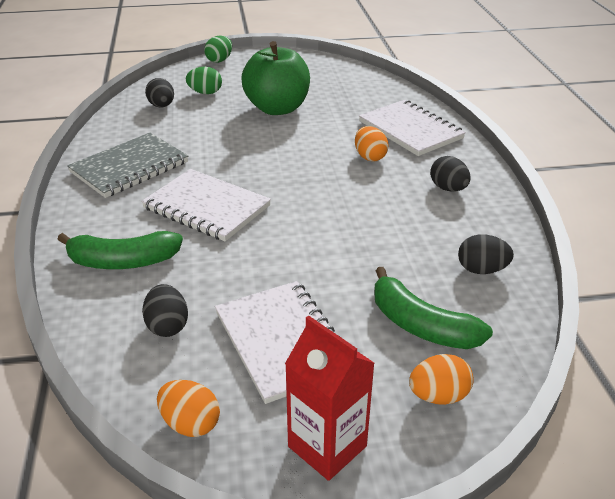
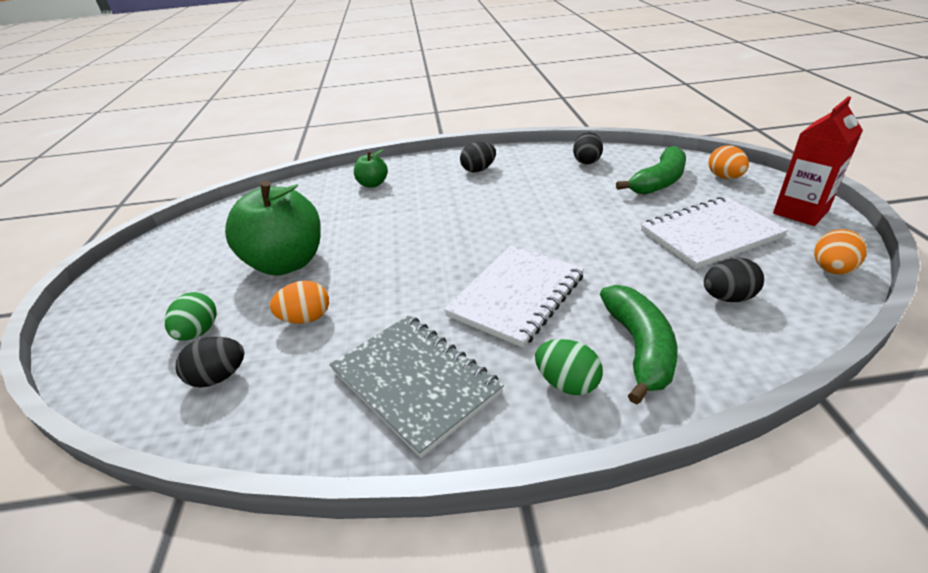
camera: 85 degrees left, 0 degrees up
(219, 60) = (81, 330): green egg -> green egg (567, 383)
(370, 157) = (420, 203): orange egg -> orange egg (306, 318)
(410, 130) = (372, 184): white notebook -> green apple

* **Try it**: For the material above, count the lines where the string "green" appears and reply with the count only.

* **Result of this exercise**: 2